[WORK ITEM]
The output should be limited to the line holding "D1: LED orange" and the lines after it through the end of the entries, each restated exactly.

╔══

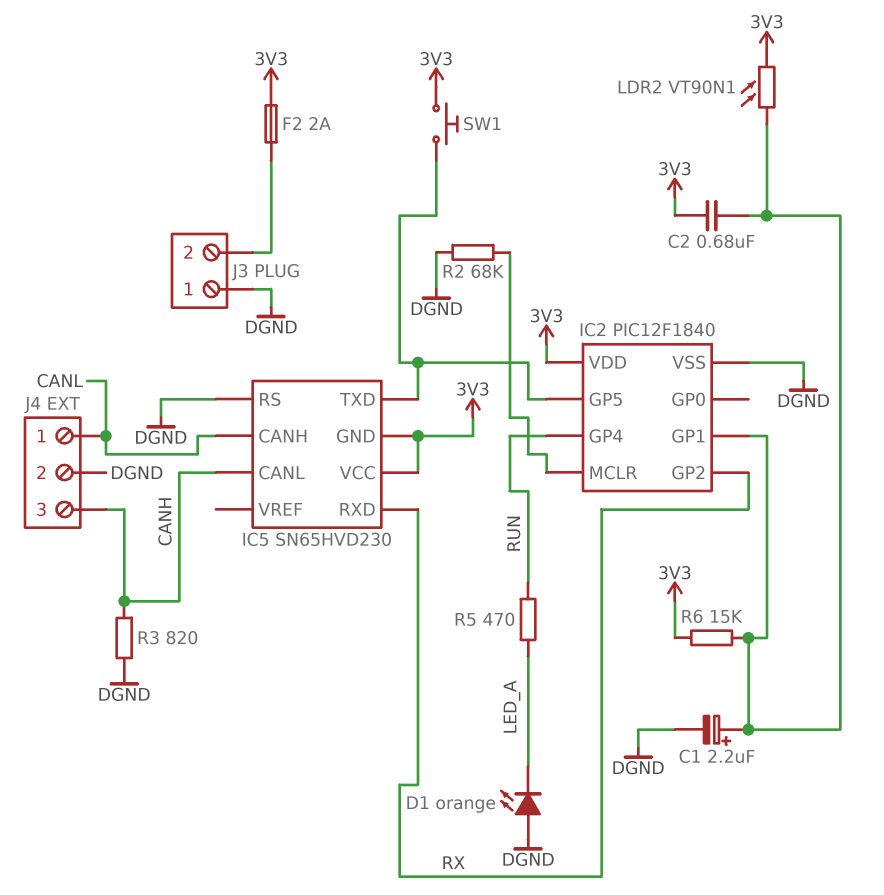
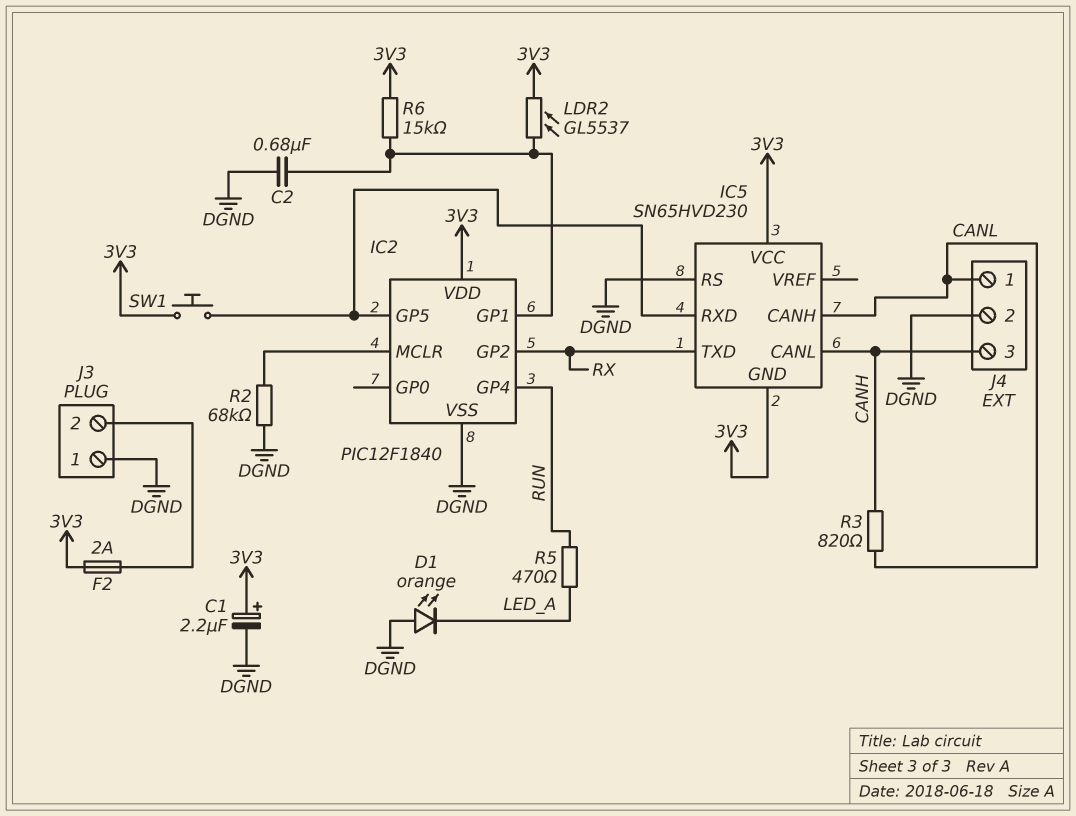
C1: 2.2uF (plus IC2/GP1, minus DGND) -> 2.2uF (plus 3V3, minus DGND)
C2: 680nF (3V3, IC2/GP1) -> 680nF (DGND, IC2/GP1)
IC5 pin RXD: RX -> IC2/GP5
IC5 pin TXD: IC2/GP5 -> RX
LDR2: VT90N1 (3V3, IC2/GP1) -> GL5537 (3V3, IC2/GP1)
R3: 820 (CANH, DGND) -> 820 (CANH, CANL)

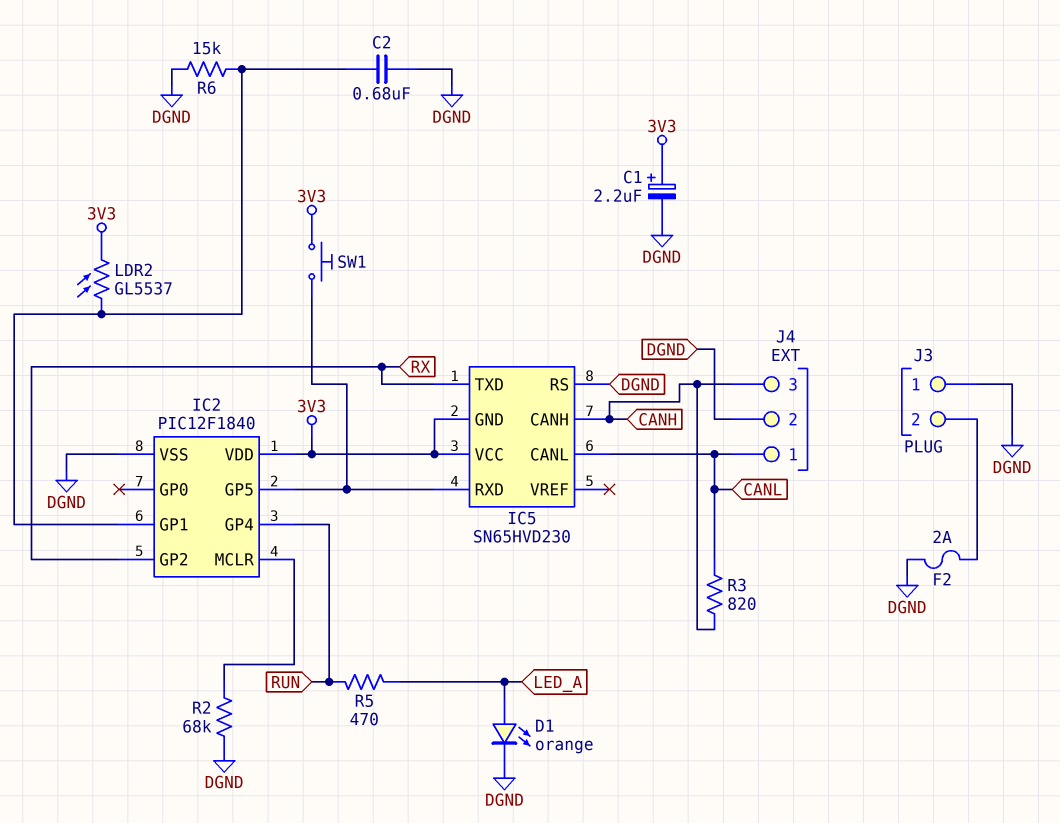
D1: LED orange (A DGND, K LED_A) -> LED orange (A LED_A, K DGND)
F2: 2A (3V3, J3/2) -> 2A (DGND, J3/2)
IC5 pin CANH: CANL -> CANH
IC5 pin CANL: CANH -> CANL
R6: 15k (3V3, IC2/GP1) -> 15k (DGND, IC2/GP1)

╚══

[RESULT FOR THIS EXERCISE]
D1: LED orange (A DGND, K LED_A) -> LED orange (A LED_A, K DGND)
F2: 2A (3V3, J3/2) -> 2A (DGND, J3/2)
IC5 pin CANH: CANL -> CANH
IC5 pin CANL: CANH -> CANL
R6: 15k (3V3, IC2/GP1) -> 15k (DGND, IC2/GP1)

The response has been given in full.